=== TASK STATEMENT ===
Everything below from the line with "camera: 55 degrees left, 0 degrees up" through the line with "white mug [44,157,91,214]" must be retyped exactly, except the pictures.
· · ·
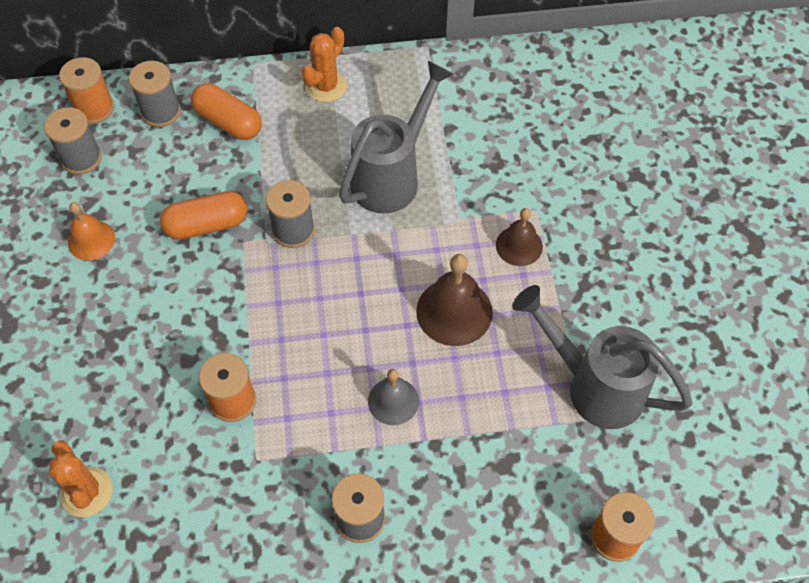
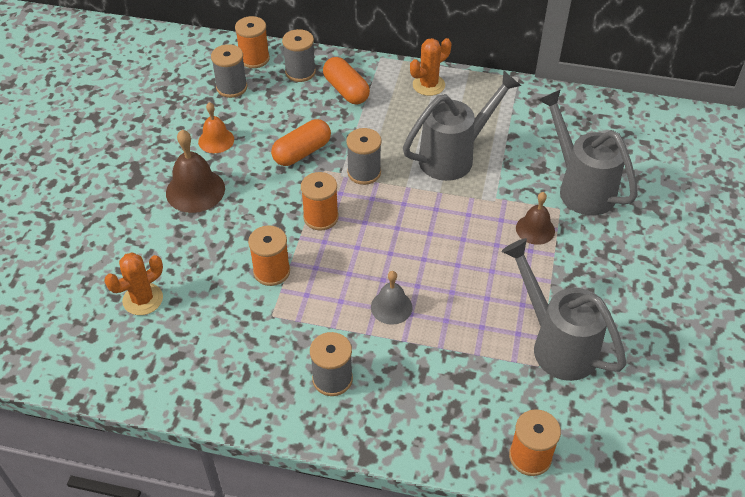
camera: 20 degrees right, 10 degrees down
orange cactus [49,440,113,517] -> orange cactus turned 60 degrees clockwise [104,252,163,315]
orange capsule [160,191,247,240] -> orange capsule turned 45 degrees counterclockwise [271,119,331,166]
brown bell [416,254,493,346] -> brown bell moved to [166,130,225,213]
none -> orange spool [301,172,339,230]
none -> grey watering can [538,89,638,216]

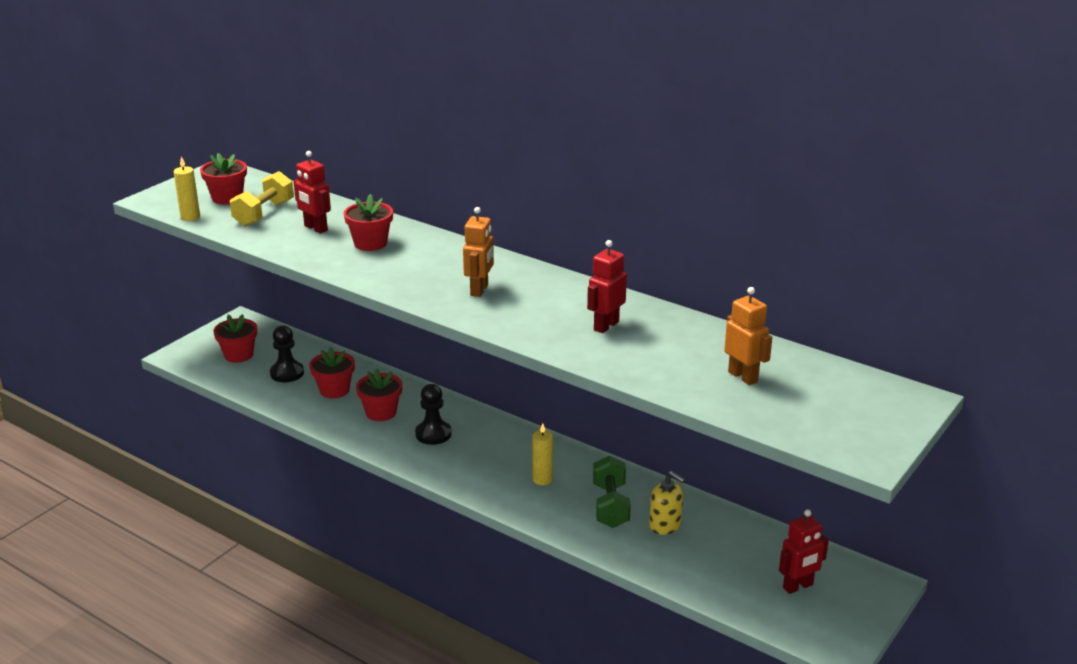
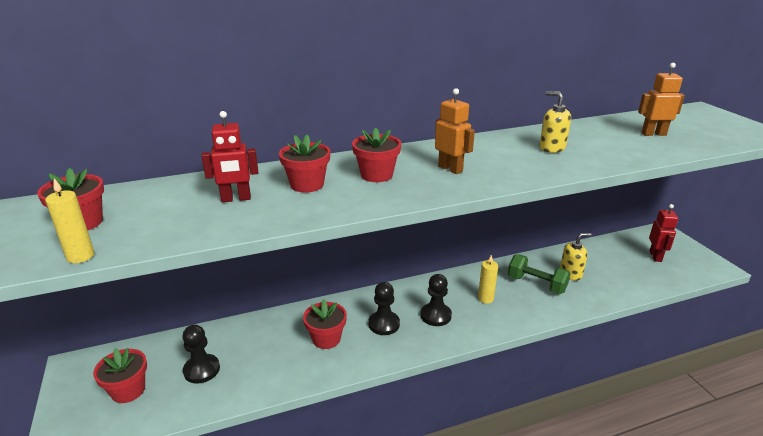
camera: 55 degrees left, 0 degrees up
yellow dumbbell [230,171,294,227] -> none
red flower pot [309,347,355,398] -> red flower pot moved to [352,128,401,182]
red robot [587,240,627,333] -> yellow soap dispenser [539,91,571,153]
none -> black pawn [421,274,452,326]

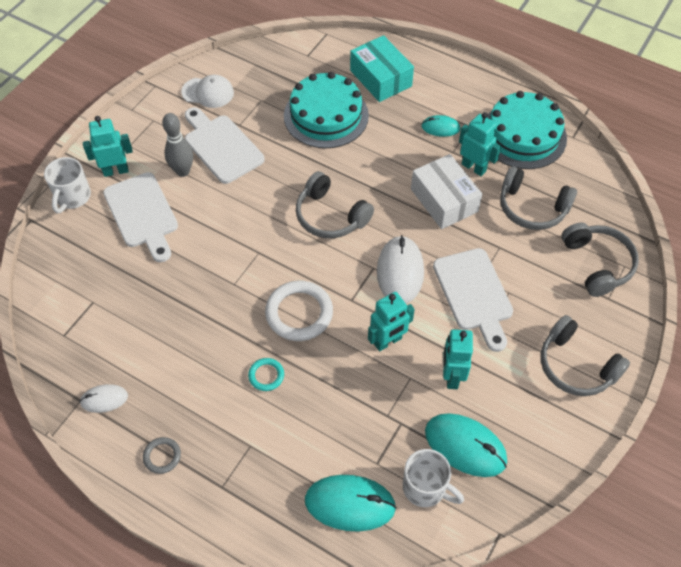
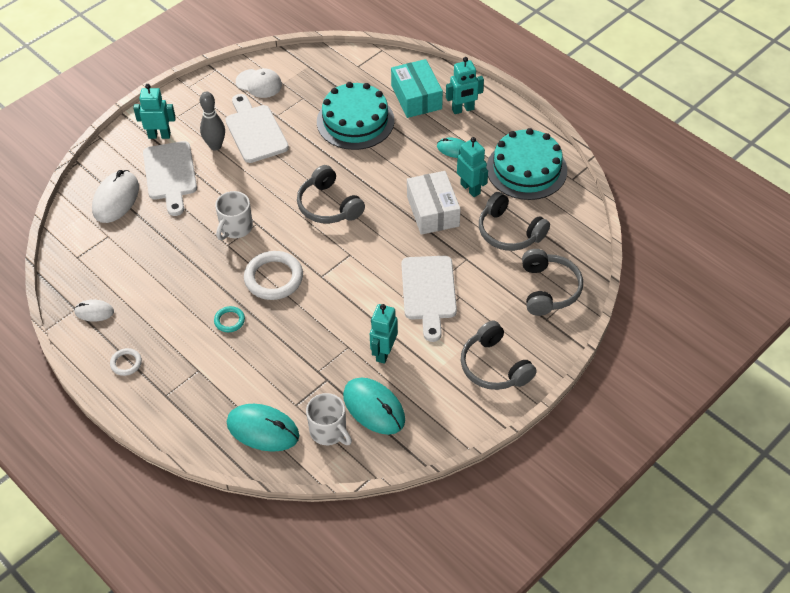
camera: 15 degrees right, 5 degrees down
white mug [44,157,91,214] -> white mug moved to [215,191,253,240]
grey ring [143,437,181,474] -> white ring [110,348,142,376]
turquoise robot [368,292,415,351] -> turquoise robot moved to [446,57,484,114]
white mouse [377,235,424,304] -> white mouse moved to [92,170,139,223]

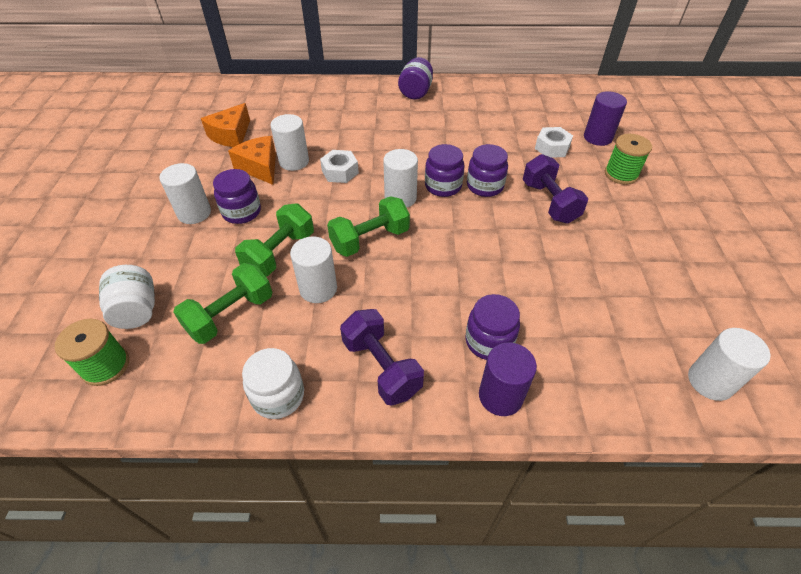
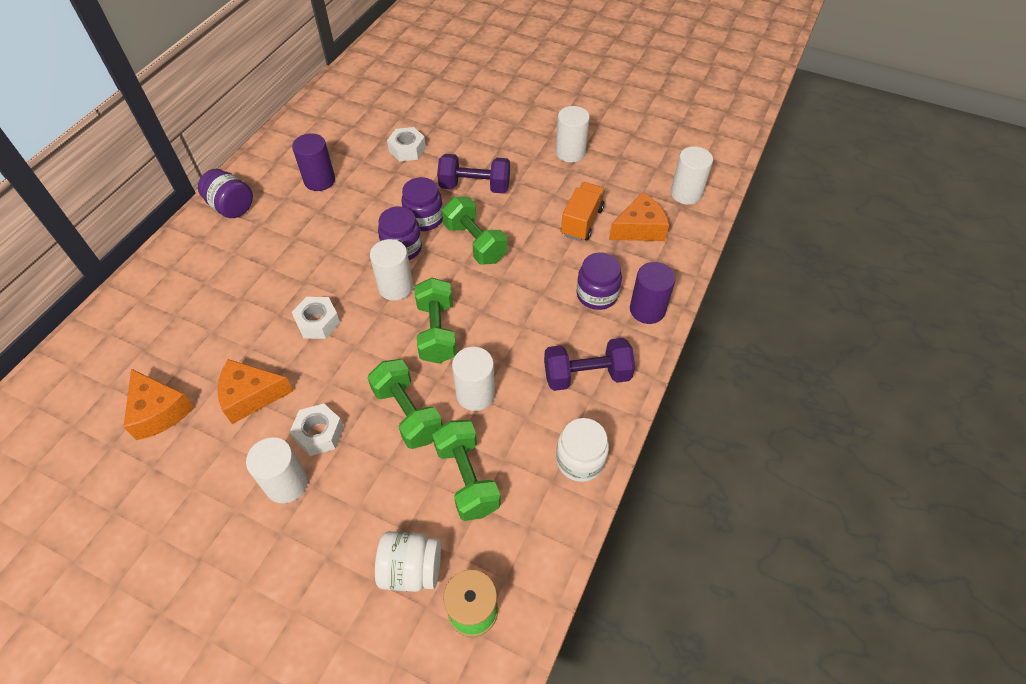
camera: 65 degrees left, 5 degrees up
purple jar [213,169,261,224] -> white nut [290,403,344,456]
white cylinder [271,114,309,171] -> white cylinder moved to [556,106,590,162]
purple cylinder [584,91,627,146] -> purple cylinder moved to [292,133,335,191]
green spool [605,134,652,185] -> none
none -> green dumbbell [442,197,507,265]
none -> orange truck [561,182,605,241]
none -> orange cheese [609,192,669,241]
· · ·
=== YOUR RESPONSE ===
camera: 55 degrees left, 0 degrees up
yellow dumbbell [230,171,294,227] -> none
red flower pot [309,347,355,398] -> red flower pot moved to [352,128,401,182]
red robot [587,240,627,333] -> yellow soap dispenser [539,91,571,153]
none -> black pawn [421,274,452,326]

camera: 15 degrees right, 5 degrees down
white mug [44,157,91,214] -> white mug moved to [215,191,253,240]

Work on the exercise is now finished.